→ Description of the task
Nothing in the entries may change when you repeat them, and no images may appear.

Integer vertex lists
------------------------------------------------

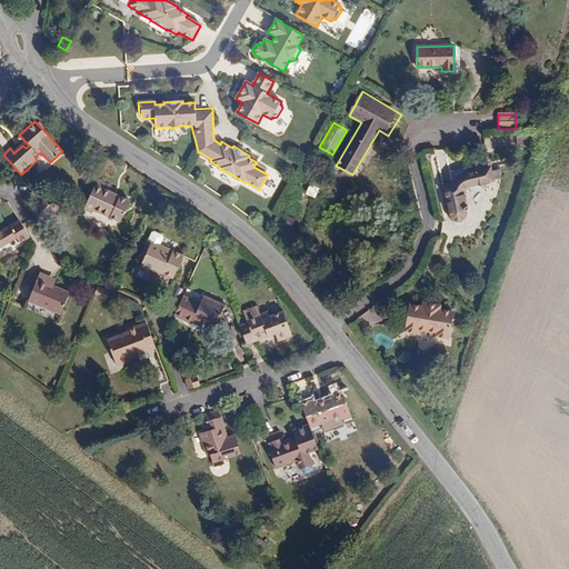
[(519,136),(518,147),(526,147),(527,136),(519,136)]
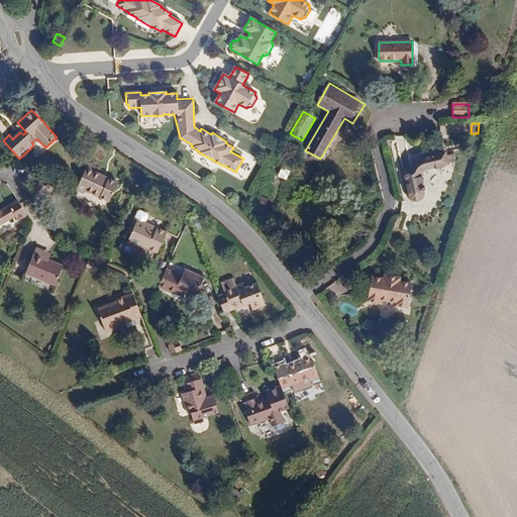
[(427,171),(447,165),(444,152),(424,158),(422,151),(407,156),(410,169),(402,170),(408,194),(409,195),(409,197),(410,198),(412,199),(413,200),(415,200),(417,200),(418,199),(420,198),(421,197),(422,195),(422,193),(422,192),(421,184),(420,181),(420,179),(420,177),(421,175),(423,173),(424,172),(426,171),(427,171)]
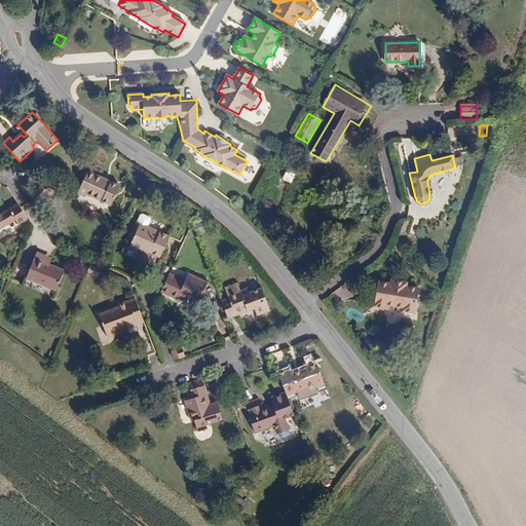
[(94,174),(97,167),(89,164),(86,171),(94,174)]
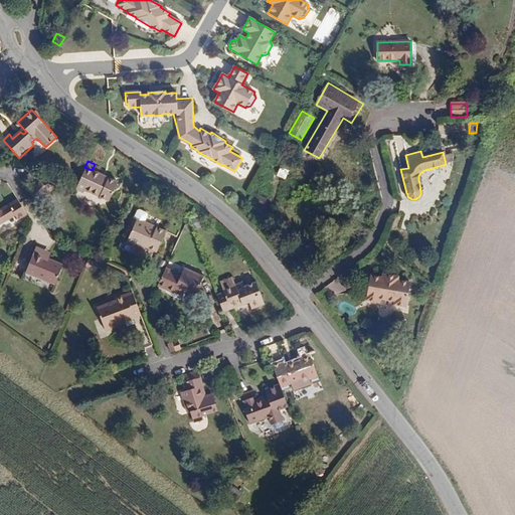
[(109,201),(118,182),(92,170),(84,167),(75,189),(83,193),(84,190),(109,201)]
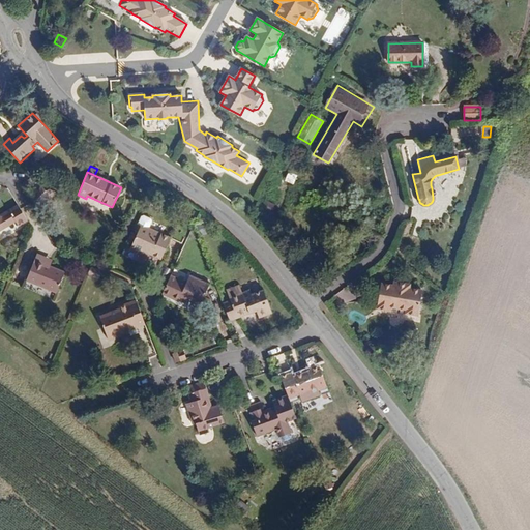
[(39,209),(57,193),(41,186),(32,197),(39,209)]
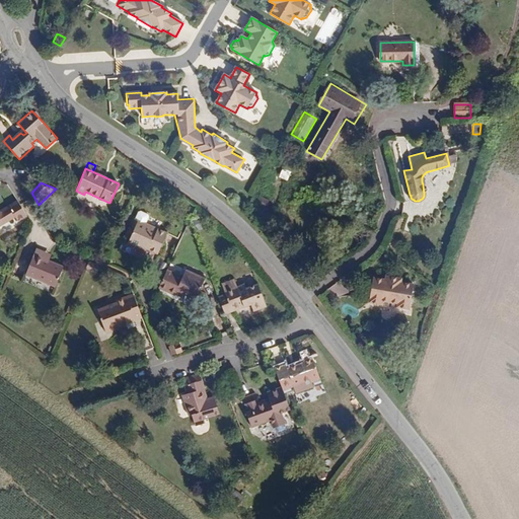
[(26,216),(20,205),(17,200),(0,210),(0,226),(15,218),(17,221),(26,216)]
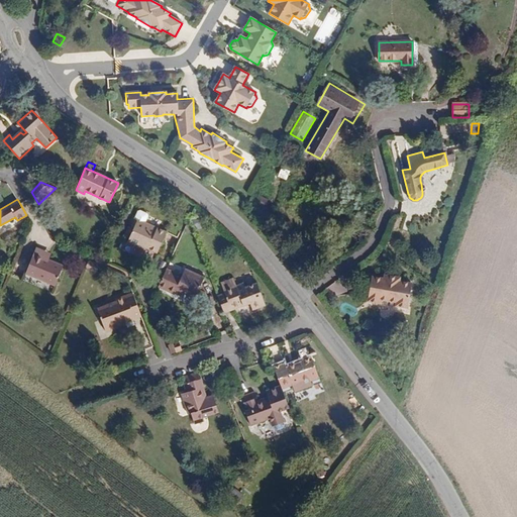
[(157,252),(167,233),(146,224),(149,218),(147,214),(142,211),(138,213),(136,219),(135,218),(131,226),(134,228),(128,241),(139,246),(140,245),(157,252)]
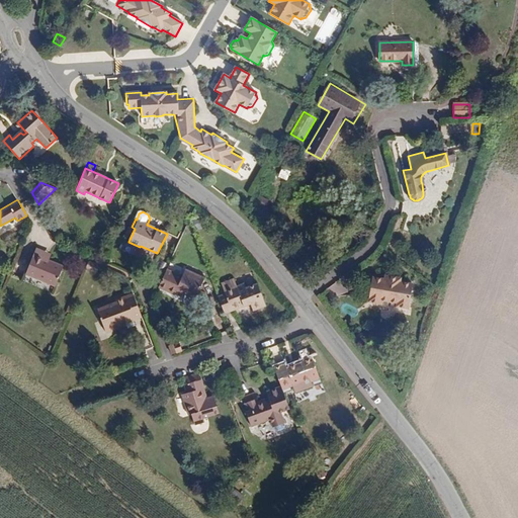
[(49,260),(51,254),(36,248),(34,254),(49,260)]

------------------------------------------------

→ Final answer
[(519,136),(518,147),(526,147),(527,136),(519,136)]
[(427,171),(447,165),(444,152),(424,158),(422,151),(407,156),(410,169),(402,170),(408,194),(409,195),(409,197),(410,198),(412,199),(413,200),(415,200),(417,200),(418,199),(420,198),(421,197),(422,195),(422,193),(422,192),(421,184),(420,181),(420,179),(420,177),(421,175),(423,173),(424,172),(426,171),(427,171)]
[(94,174),(97,167),(89,164),(86,171),(94,174)]
[(109,201),(118,182),(92,170),(84,167),(75,189),(83,193),(84,190),(109,201)]
[(39,209),(57,193),(41,186),(32,197),(39,209)]
[(26,216),(20,205),(17,200),(0,210),(0,226),(15,218),(17,221),(26,216)]
[(157,252),(167,233),(146,224),(149,218),(147,214),(142,211),(138,213),(136,219),(135,218),(131,226),(134,228),(128,241),(139,246),(140,245),(157,252)]
[(49,260),(51,254),(36,248),(34,254),(49,260)]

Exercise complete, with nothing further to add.